--- WHAT IS NEEDED ---
Read the listing below and copy out every line that holds "ideas".

--- TASK INPUT ---
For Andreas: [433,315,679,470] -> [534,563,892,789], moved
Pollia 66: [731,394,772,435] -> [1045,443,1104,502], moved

--

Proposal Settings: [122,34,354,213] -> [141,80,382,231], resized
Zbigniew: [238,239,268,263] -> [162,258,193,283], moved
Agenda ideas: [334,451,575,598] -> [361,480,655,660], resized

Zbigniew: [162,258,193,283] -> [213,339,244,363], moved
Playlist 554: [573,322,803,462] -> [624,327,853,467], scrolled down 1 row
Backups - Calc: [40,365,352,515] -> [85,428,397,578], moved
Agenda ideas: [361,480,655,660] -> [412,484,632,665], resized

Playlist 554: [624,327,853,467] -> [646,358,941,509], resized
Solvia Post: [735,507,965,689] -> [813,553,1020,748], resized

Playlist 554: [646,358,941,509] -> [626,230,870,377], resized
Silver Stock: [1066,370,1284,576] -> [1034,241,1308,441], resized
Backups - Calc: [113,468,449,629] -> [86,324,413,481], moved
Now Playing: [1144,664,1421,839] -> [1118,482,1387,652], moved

* * *

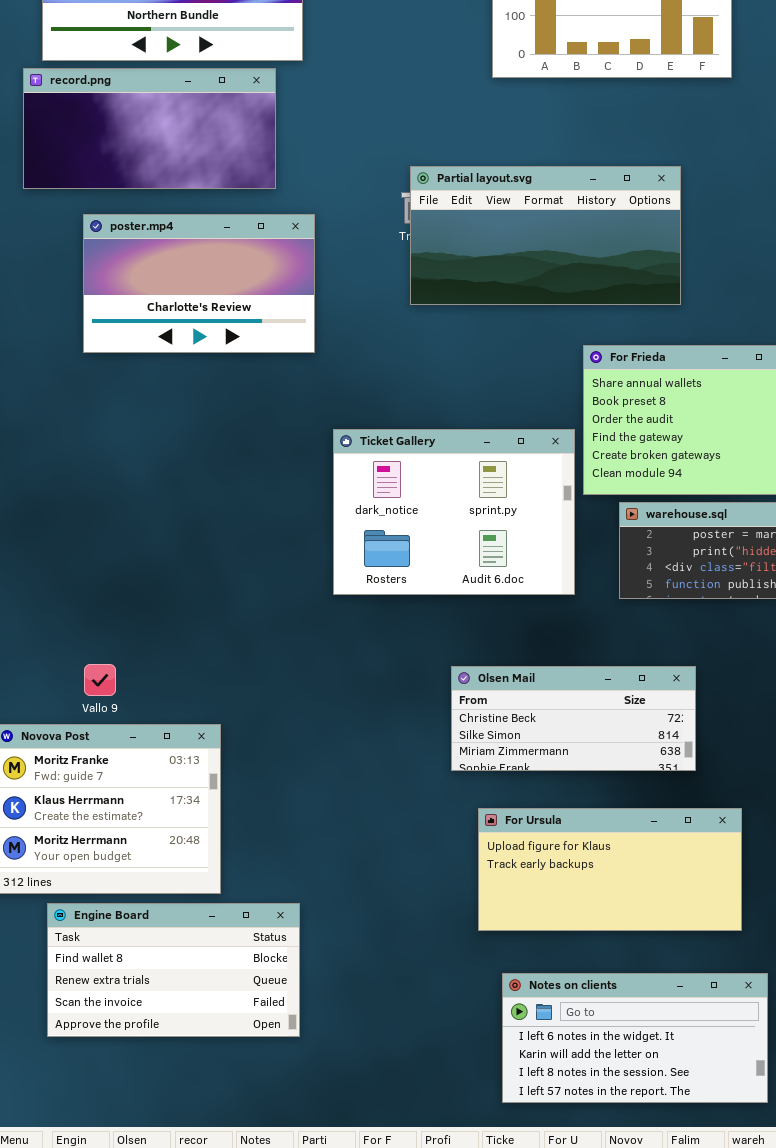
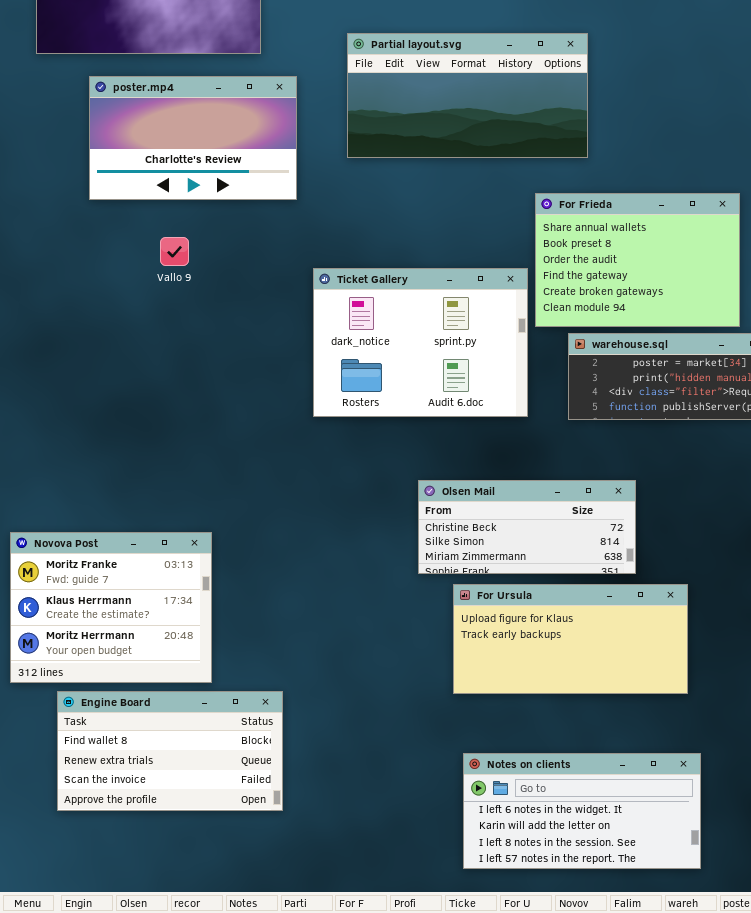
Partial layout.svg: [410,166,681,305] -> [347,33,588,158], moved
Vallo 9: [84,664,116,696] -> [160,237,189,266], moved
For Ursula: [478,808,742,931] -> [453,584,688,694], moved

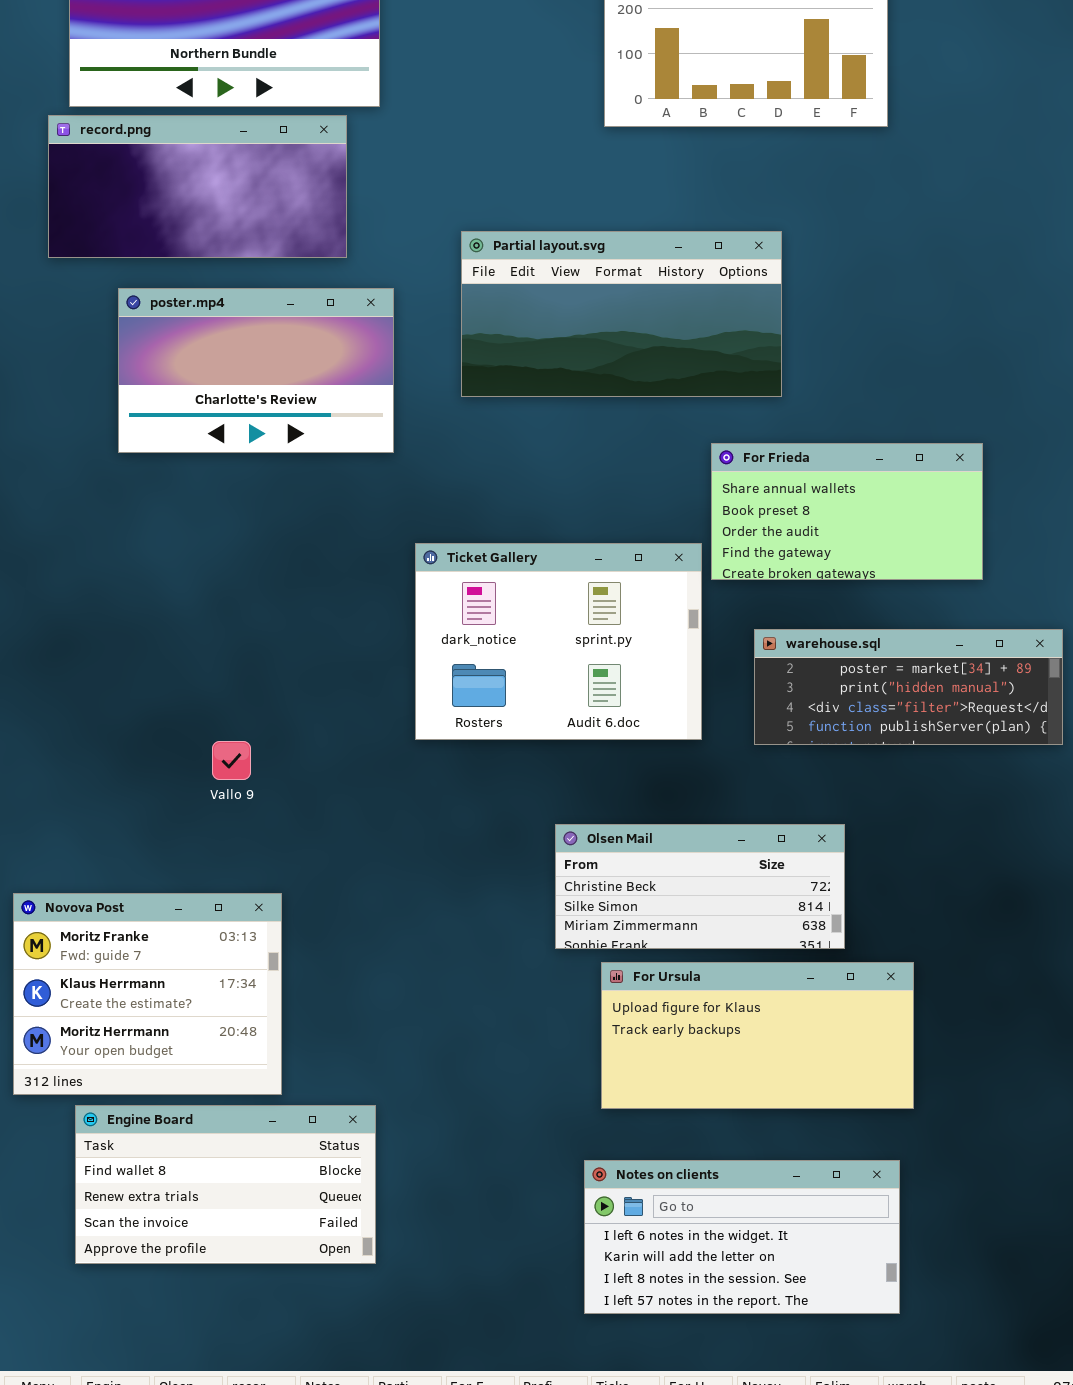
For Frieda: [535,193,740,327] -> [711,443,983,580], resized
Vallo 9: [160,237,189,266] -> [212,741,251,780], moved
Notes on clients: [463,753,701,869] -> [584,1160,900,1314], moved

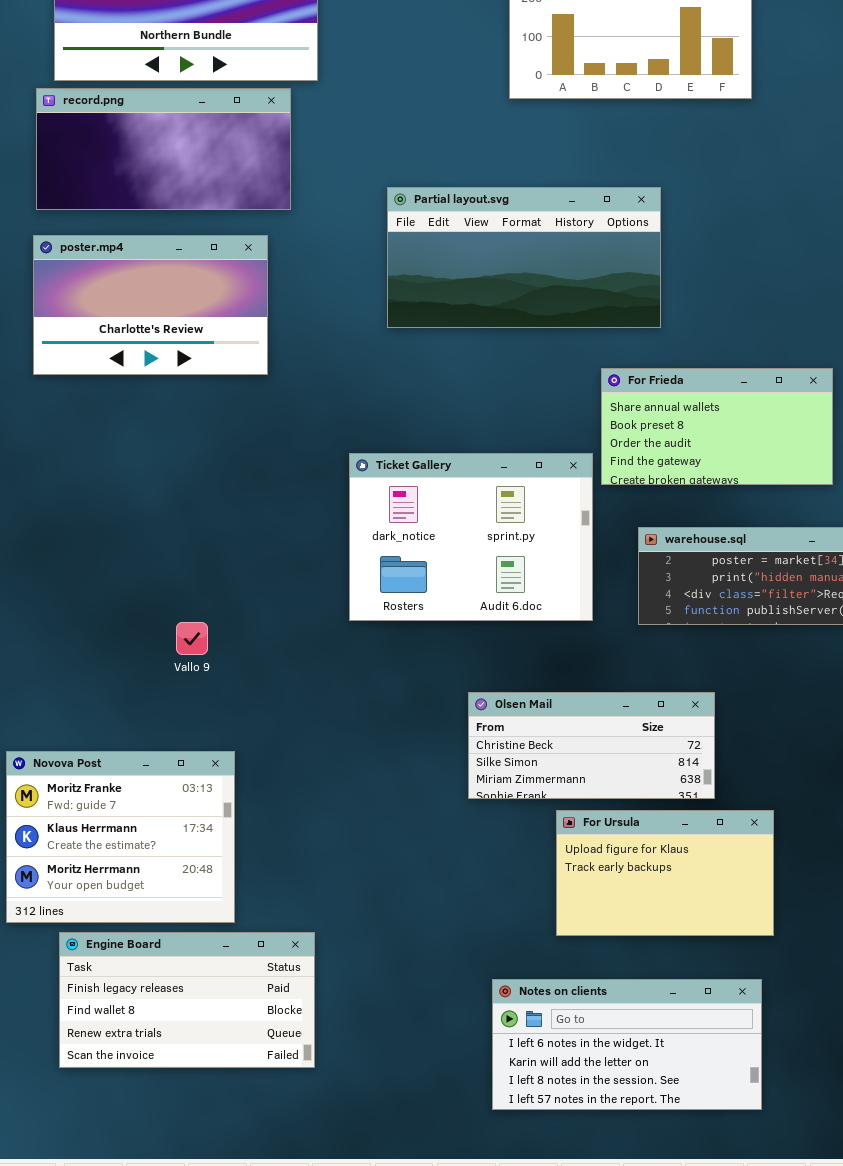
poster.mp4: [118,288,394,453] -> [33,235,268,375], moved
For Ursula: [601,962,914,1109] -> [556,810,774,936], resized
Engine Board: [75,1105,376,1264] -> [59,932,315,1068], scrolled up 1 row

--- RESULT OF THE EXERCISE ---
Agenda ideas: [334,451,575,598] -> [361,480,655,660], resized
Agenda ideas: [361,480,655,660] -> [412,484,632,665], resized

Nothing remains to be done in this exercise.